» Assigned task
Pull every line with "none" from the entries below.

» Source data
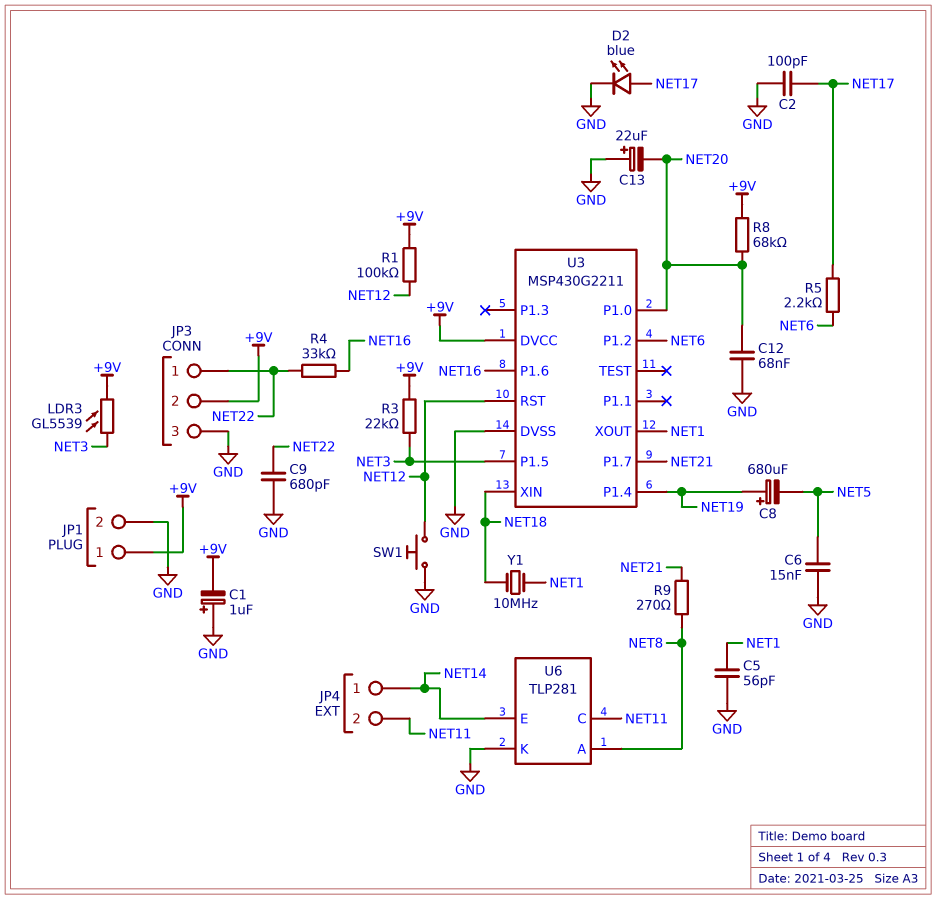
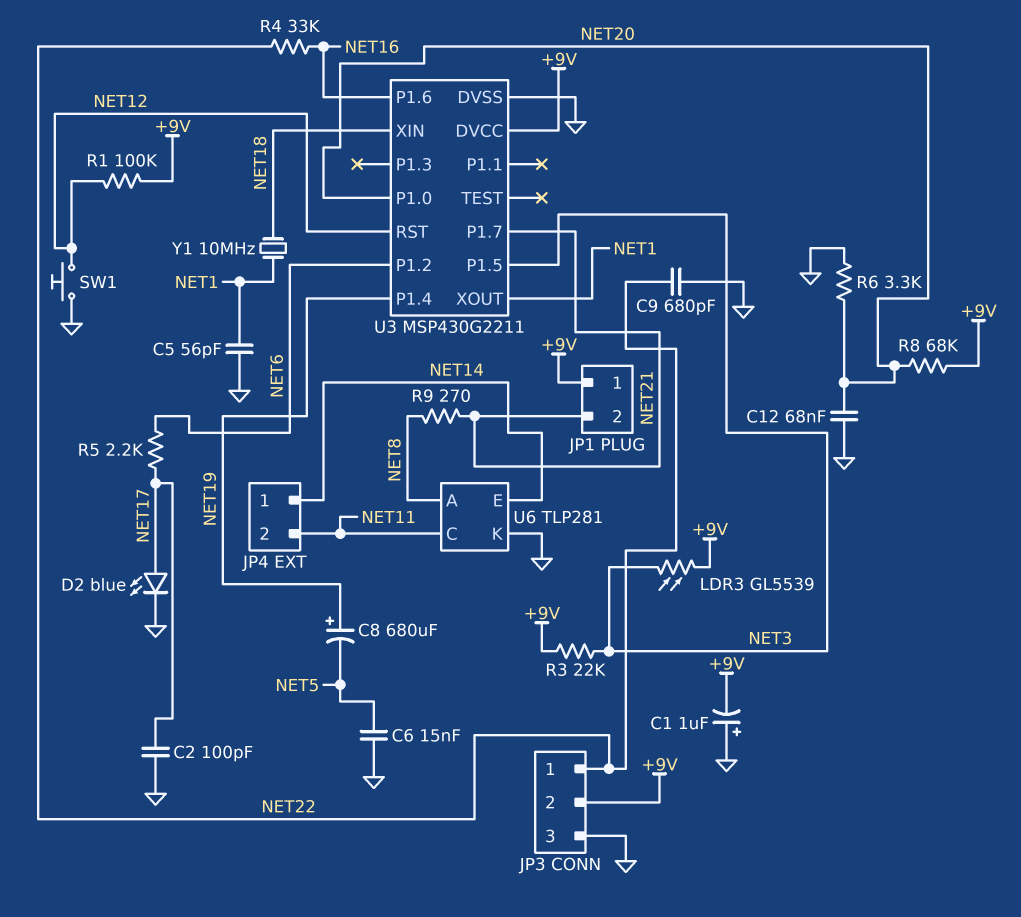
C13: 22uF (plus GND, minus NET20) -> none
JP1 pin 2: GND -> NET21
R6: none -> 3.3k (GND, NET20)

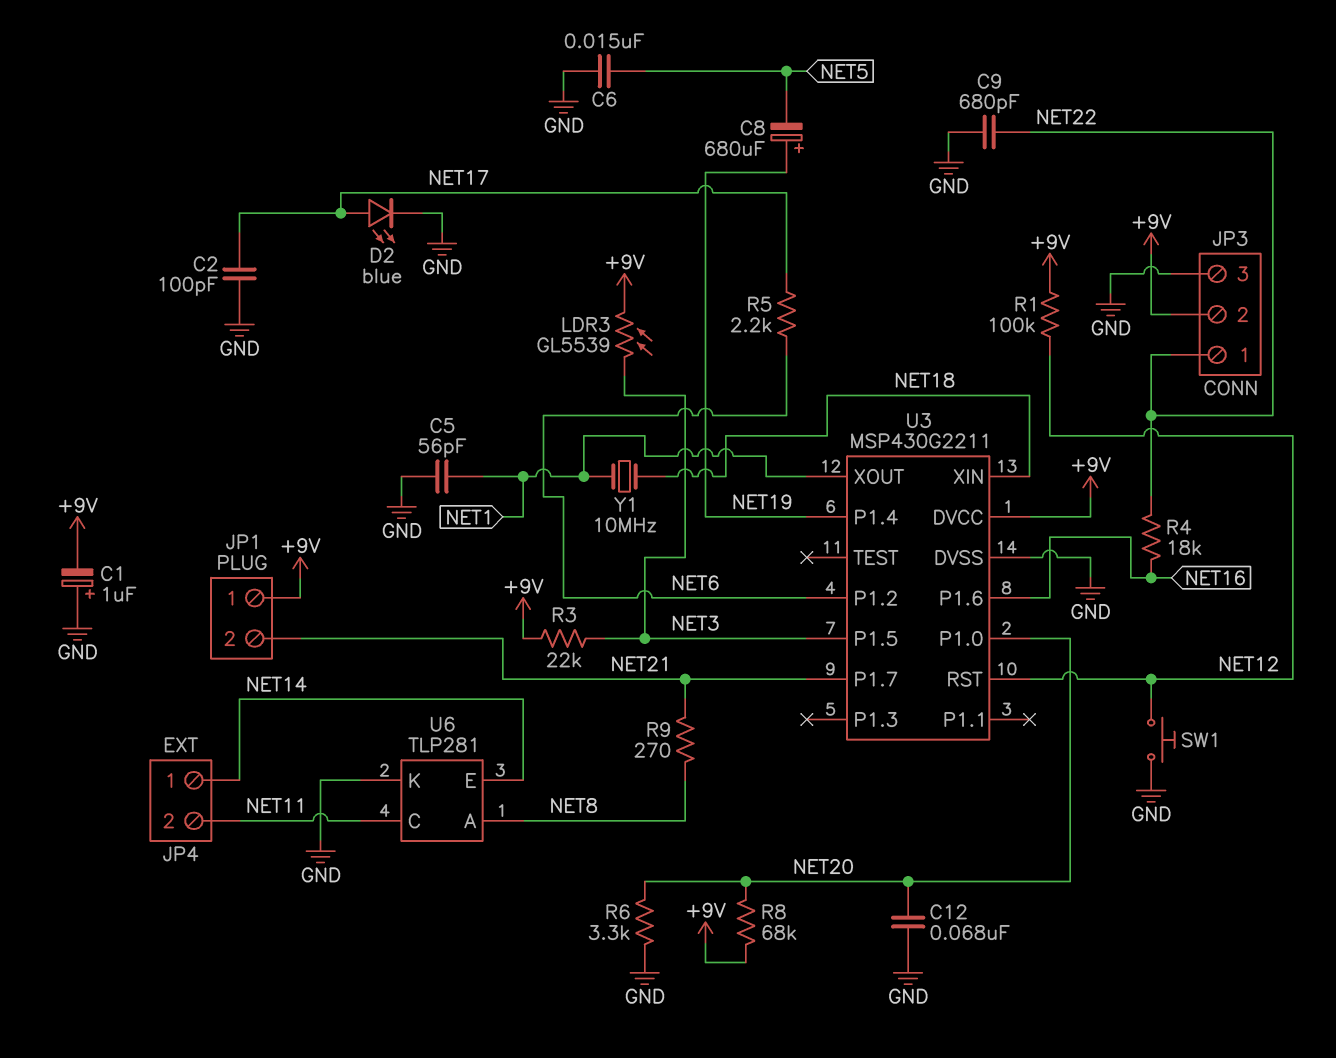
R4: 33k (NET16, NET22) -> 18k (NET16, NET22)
* * *
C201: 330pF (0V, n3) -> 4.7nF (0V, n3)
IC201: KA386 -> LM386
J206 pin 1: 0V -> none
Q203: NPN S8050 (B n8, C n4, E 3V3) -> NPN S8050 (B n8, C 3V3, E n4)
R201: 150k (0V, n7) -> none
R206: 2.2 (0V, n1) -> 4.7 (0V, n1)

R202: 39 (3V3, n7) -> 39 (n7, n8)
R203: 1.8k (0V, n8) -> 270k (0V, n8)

» Response to the exercise
C13: 22uF (plus GND, minus NET20) -> none
R6: none -> 3.3k (GND, NET20)
J206 pin 1: 0V -> none
R201: 150k (0V, n7) -> none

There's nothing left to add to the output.